====== The data

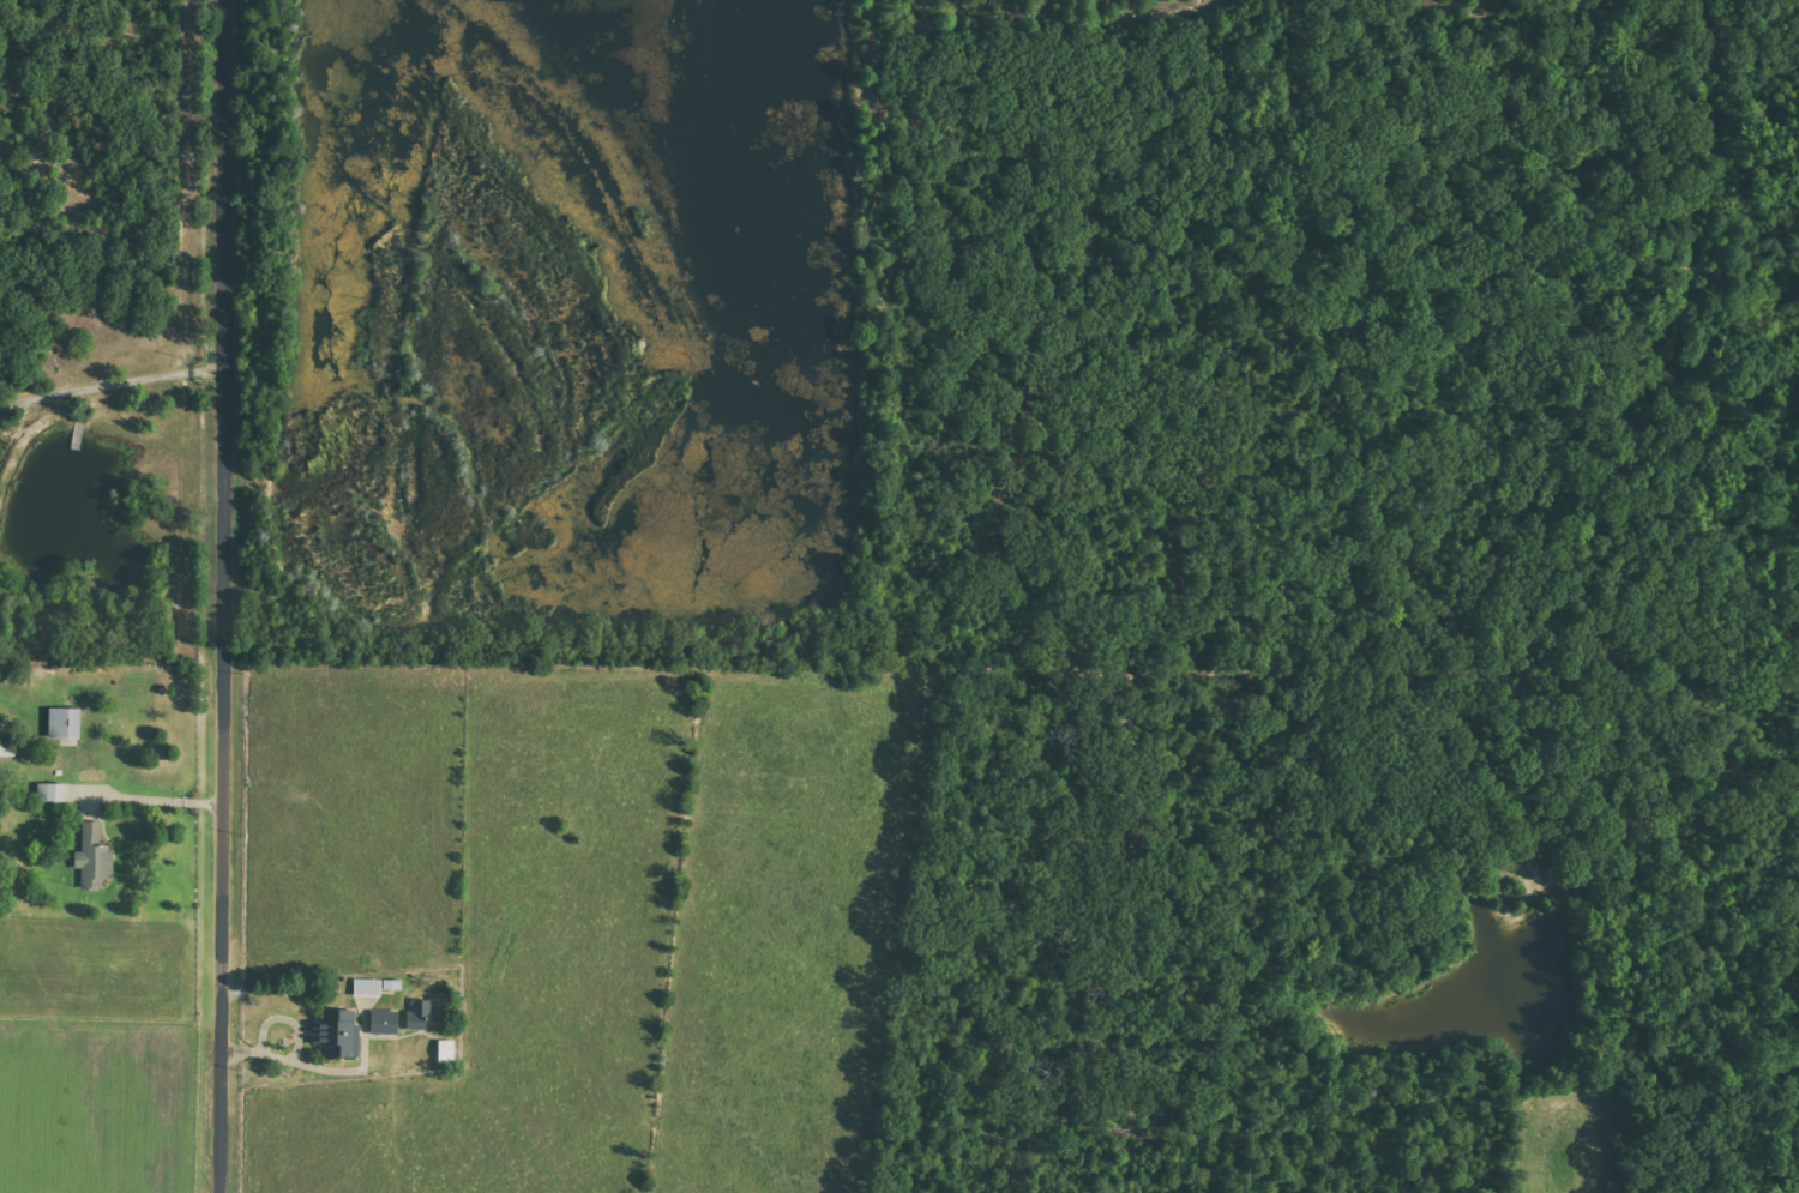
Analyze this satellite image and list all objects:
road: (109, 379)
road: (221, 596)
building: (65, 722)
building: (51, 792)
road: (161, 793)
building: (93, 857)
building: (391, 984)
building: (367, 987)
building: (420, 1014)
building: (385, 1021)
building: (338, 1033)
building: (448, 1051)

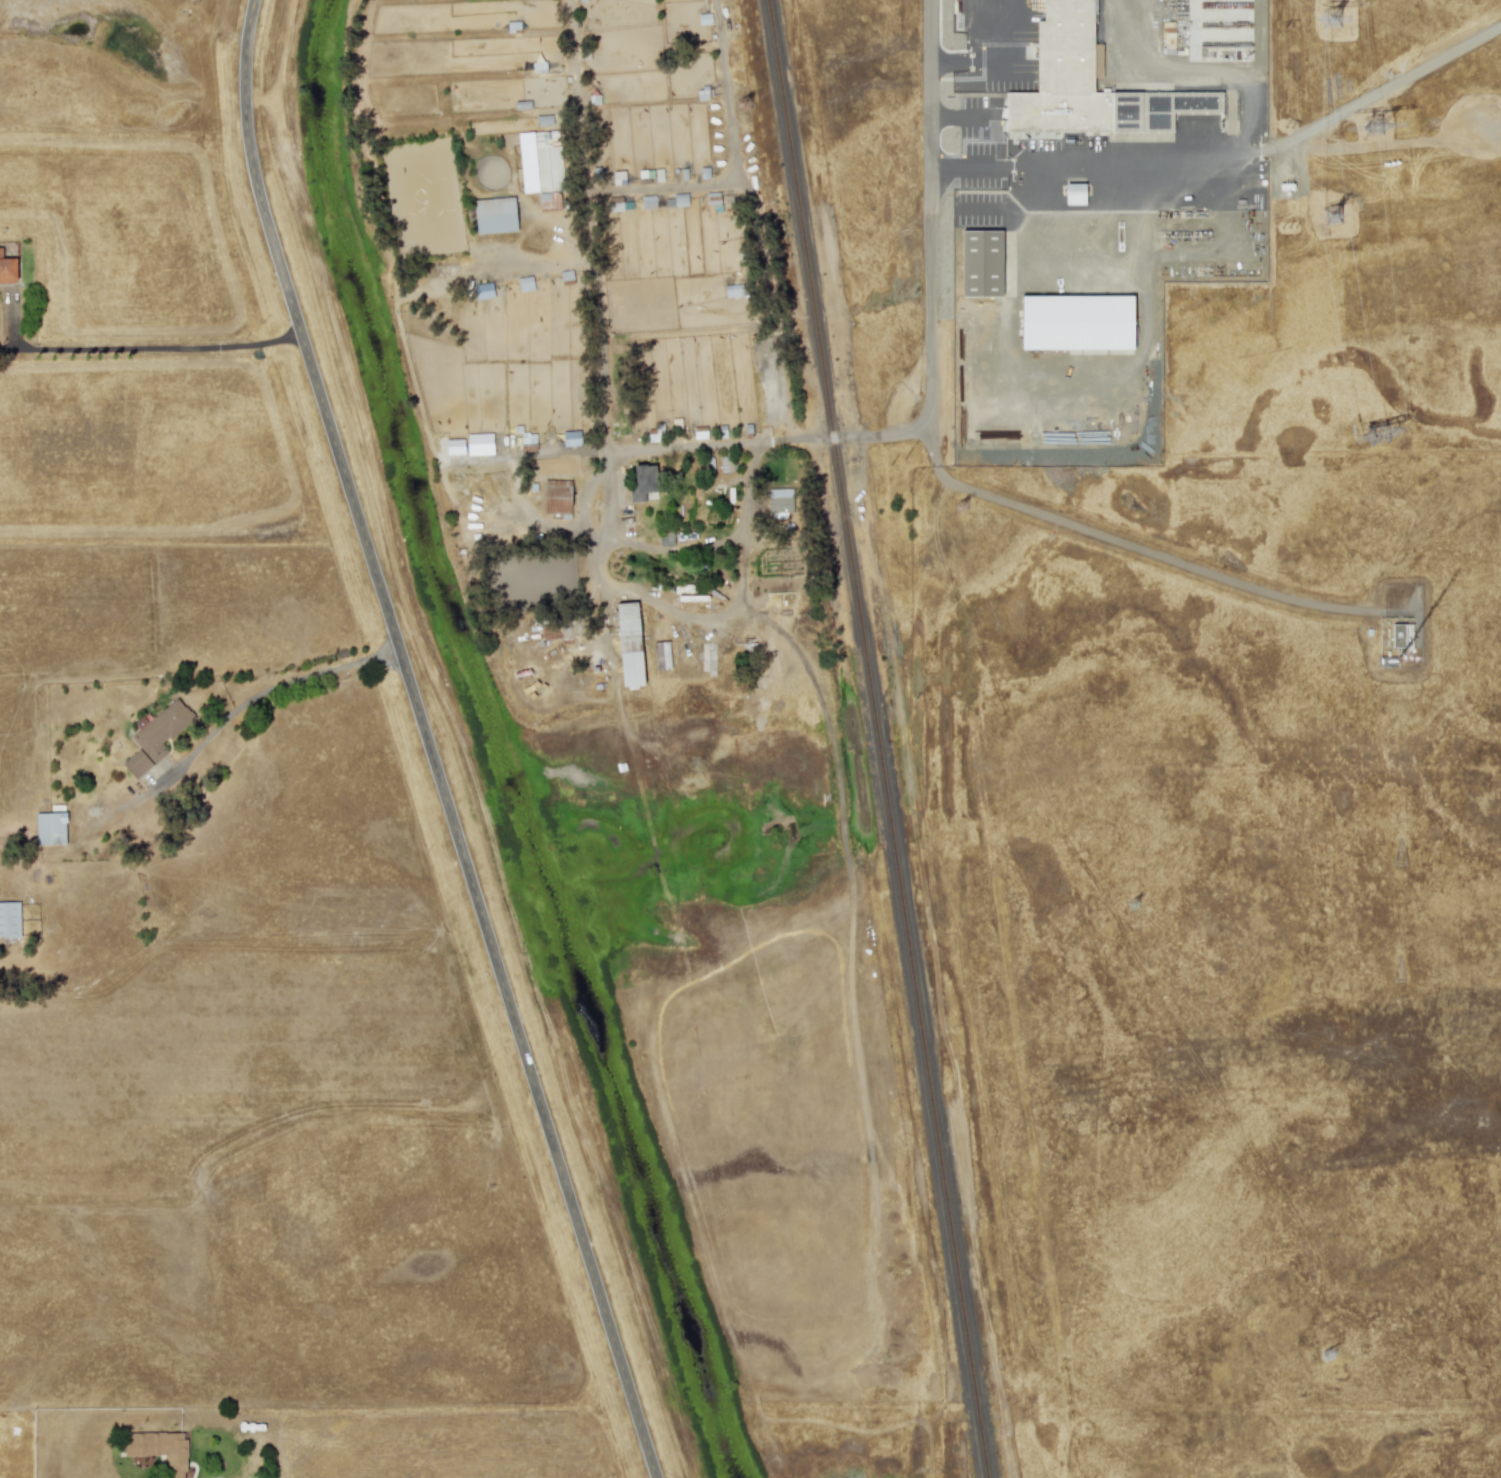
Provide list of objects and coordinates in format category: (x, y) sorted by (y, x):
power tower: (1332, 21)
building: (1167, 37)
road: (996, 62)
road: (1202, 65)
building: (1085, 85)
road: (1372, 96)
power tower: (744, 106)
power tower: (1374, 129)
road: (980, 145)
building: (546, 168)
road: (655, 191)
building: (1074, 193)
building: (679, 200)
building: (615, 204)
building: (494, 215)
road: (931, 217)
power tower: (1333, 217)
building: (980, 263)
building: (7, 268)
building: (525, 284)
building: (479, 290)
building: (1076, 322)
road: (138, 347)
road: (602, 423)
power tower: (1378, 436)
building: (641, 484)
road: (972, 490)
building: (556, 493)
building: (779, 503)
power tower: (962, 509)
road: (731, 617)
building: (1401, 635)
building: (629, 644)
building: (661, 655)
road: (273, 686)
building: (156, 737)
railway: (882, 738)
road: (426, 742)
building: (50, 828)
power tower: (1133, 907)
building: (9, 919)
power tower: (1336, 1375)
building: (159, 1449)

============

### Exercise brief
Pictures do not belong in the copy. Reproduce the rest of the data exactly.

### Expected answer
Analyze this satellite image and list all objects:
road: (109, 379)
road: (221, 596)
building: (65, 722)
building: (51, 792)
road: (161, 793)
building: (93, 857)
building: (391, 984)
building: (367, 987)
building: (420, 1014)
building: (385, 1021)
building: (338, 1033)
building: (448, 1051)

Provide list of objects and coordinates in format category: (x, y) sorted by (y, x):
power tower: (1332, 21)
building: (1167, 37)
road: (996, 62)
road: (1202, 65)
building: (1085, 85)
road: (1372, 96)
power tower: (744, 106)
power tower: (1374, 129)
road: (980, 145)
building: (546, 168)
road: (655, 191)
building: (1074, 193)
building: (679, 200)
building: (615, 204)
building: (494, 215)
road: (931, 217)
power tower: (1333, 217)
building: (980, 263)
building: (7, 268)
building: (525, 284)
building: (479, 290)
building: (1076, 322)
road: (138, 347)
road: (602, 423)
power tower: (1378, 436)
building: (641, 484)
road: (972, 490)
building: (556, 493)
building: (779, 503)
power tower: (962, 509)
road: (731, 617)
building: (1401, 635)
building: (629, 644)
building: (661, 655)
road: (273, 686)
building: (156, 737)
railway: (882, 738)
road: (426, 742)
building: (50, 828)
power tower: (1133, 907)
building: (9, 919)
power tower: (1336, 1375)
building: (159, 1449)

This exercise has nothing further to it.